### WHAT NEEDS TO BE DONE
The expected output is the full data, repeated exactly, without pictures.

◆ ◆ ◆ ◆ ◆ ◆ ◆

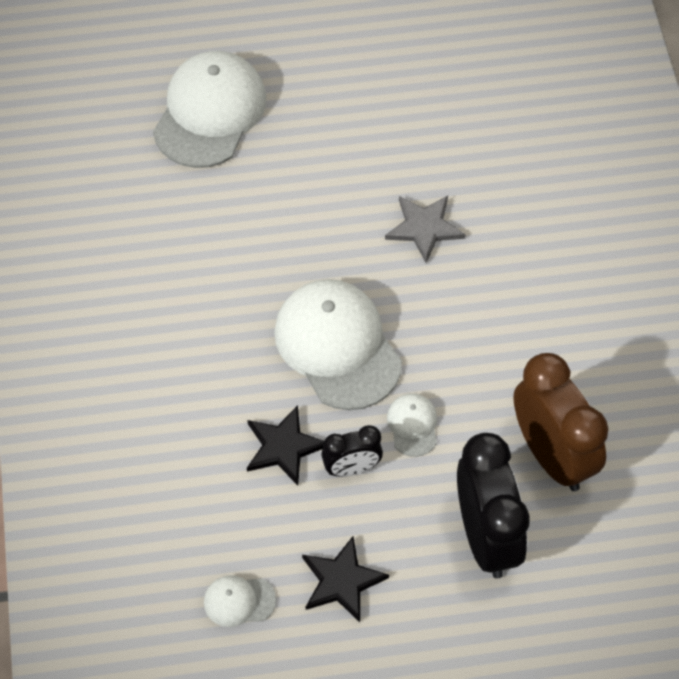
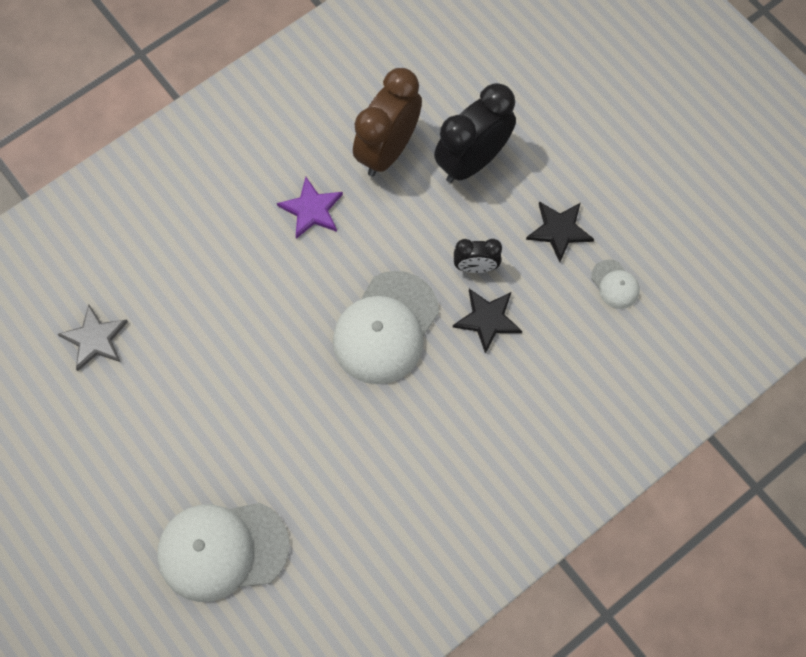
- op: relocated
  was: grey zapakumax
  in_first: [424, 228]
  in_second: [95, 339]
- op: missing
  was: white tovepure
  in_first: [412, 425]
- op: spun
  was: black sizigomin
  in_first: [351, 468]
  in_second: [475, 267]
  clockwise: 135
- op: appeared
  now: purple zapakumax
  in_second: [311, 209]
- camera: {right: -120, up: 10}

◆ ◆ ◆ ◆ ◆ ◆ ◆

### YOUR RESPONSE
- op: relocated
  was: grey zapakumax
  in_first: [424, 228]
  in_second: [95, 339]
- op: missing
  was: white tovepure
  in_first: [412, 425]
- op: spun
  was: black sizigomin
  in_first: [351, 468]
  in_second: [475, 267]
  clockwise: 135
- op: appeared
  now: purple zapakumax
  in_second: [311, 209]
- camera: {right: -120, up: 10}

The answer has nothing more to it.